### WORK ORDER
Quote the lines below exactly, from the one that holds "(427, 310) = (604, 385): pink cube -> none" through the final line of the records, and only those.

### GIVEN RECORDS
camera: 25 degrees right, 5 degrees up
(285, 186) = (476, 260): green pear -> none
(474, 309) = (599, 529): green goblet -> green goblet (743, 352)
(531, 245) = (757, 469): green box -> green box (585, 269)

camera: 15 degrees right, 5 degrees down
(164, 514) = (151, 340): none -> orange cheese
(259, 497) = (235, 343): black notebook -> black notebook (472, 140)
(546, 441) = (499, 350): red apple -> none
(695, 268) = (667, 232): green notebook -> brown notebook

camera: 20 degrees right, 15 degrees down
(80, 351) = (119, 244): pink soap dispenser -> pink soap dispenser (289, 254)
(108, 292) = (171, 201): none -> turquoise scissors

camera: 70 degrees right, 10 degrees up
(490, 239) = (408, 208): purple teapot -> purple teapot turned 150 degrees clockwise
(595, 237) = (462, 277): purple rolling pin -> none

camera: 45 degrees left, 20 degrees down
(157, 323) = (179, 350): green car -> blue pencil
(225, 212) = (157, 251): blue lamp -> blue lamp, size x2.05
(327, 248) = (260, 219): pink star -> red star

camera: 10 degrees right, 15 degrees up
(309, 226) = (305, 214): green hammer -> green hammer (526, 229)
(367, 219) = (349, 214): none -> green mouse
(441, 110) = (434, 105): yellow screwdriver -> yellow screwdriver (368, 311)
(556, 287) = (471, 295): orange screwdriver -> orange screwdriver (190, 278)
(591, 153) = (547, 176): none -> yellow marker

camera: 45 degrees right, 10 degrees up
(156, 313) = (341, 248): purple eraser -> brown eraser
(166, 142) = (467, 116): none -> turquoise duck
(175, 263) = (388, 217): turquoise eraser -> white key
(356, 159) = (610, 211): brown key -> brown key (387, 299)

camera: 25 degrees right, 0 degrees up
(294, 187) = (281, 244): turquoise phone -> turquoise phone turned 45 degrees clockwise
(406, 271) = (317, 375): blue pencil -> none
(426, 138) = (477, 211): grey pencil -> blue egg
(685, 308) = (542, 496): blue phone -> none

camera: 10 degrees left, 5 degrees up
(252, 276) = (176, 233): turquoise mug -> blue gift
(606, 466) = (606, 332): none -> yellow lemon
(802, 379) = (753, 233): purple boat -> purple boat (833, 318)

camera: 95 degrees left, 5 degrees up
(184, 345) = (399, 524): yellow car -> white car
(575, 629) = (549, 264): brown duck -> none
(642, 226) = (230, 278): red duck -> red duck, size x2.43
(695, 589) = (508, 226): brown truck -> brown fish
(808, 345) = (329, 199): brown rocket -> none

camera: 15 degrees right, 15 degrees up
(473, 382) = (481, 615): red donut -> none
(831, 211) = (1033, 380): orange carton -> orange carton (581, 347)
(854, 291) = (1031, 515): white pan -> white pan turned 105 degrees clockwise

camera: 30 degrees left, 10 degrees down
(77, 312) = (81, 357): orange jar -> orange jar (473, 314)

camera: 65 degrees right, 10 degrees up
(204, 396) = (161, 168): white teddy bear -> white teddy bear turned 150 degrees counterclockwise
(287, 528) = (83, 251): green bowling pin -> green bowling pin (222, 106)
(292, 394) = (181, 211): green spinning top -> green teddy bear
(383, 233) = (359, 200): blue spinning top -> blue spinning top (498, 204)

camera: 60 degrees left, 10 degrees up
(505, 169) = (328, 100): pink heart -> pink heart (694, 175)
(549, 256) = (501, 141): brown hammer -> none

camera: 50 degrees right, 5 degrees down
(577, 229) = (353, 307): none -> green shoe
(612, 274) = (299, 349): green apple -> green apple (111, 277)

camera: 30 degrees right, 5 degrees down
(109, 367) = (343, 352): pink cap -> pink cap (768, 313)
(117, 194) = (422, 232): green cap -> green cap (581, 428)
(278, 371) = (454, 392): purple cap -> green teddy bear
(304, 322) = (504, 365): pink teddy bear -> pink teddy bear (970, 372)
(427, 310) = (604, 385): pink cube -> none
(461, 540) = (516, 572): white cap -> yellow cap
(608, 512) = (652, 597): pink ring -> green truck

### REPLY
(427, 310) = (604, 385): pink cube -> none
(461, 540) = (516, 572): white cap -> yellow cap
(608, 512) = (652, 597): pink ring -> green truck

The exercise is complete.